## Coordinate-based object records
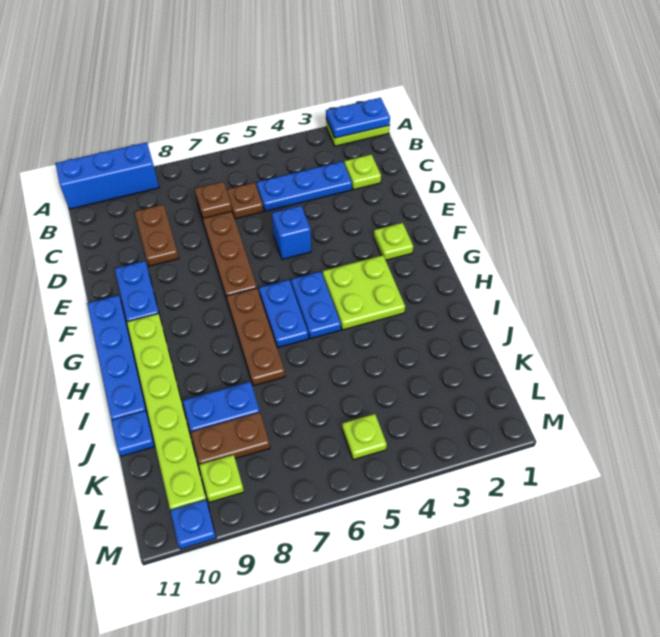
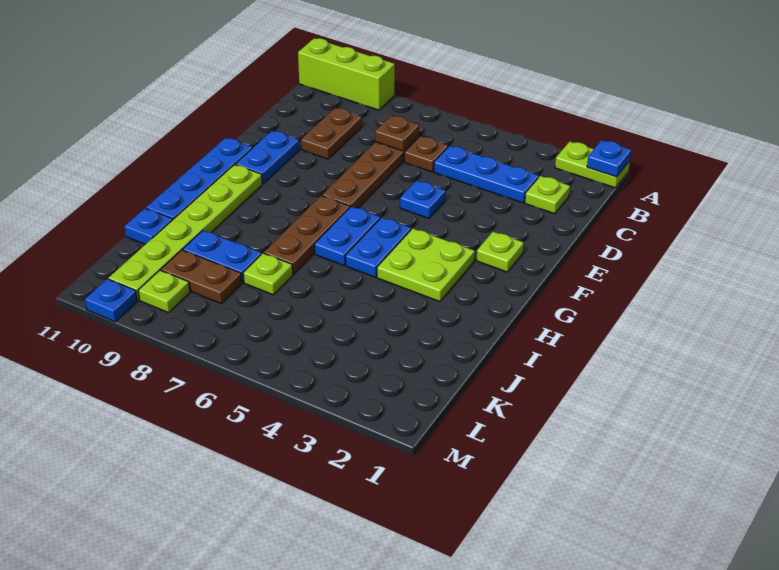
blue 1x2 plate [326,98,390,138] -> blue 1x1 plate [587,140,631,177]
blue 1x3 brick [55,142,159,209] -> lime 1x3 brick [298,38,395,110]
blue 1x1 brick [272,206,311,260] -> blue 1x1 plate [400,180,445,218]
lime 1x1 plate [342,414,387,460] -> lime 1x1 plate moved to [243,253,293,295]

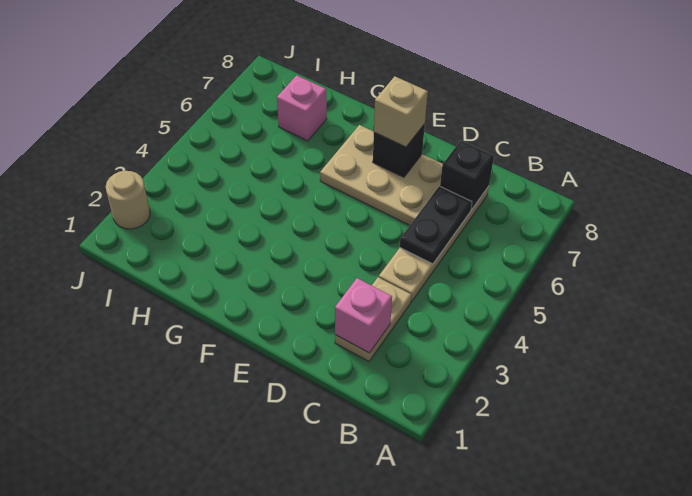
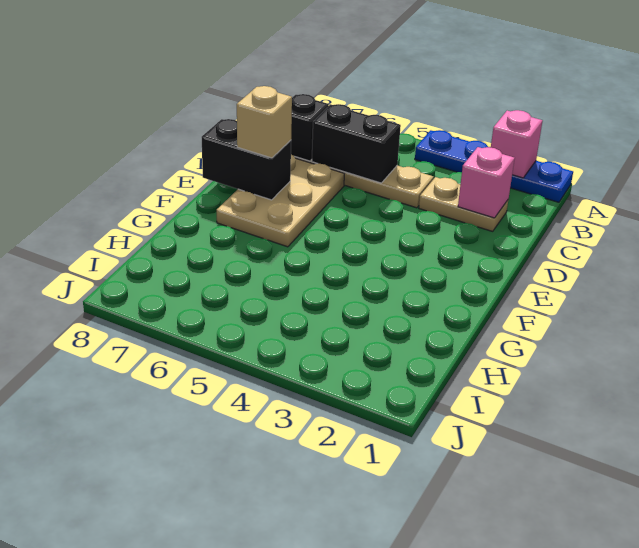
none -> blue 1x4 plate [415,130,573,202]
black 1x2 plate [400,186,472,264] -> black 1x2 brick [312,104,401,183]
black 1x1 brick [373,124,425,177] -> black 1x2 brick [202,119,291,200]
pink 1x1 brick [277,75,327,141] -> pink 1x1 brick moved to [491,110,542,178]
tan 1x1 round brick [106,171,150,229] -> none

## Your task
Show every line of the data that includes the string "black".

## Output
black 1x2 plate [400,186,472,264] -> black 1x2 brick [312,104,401,183]
black 1x1 brick [373,124,425,177] -> black 1x2 brick [202,119,291,200]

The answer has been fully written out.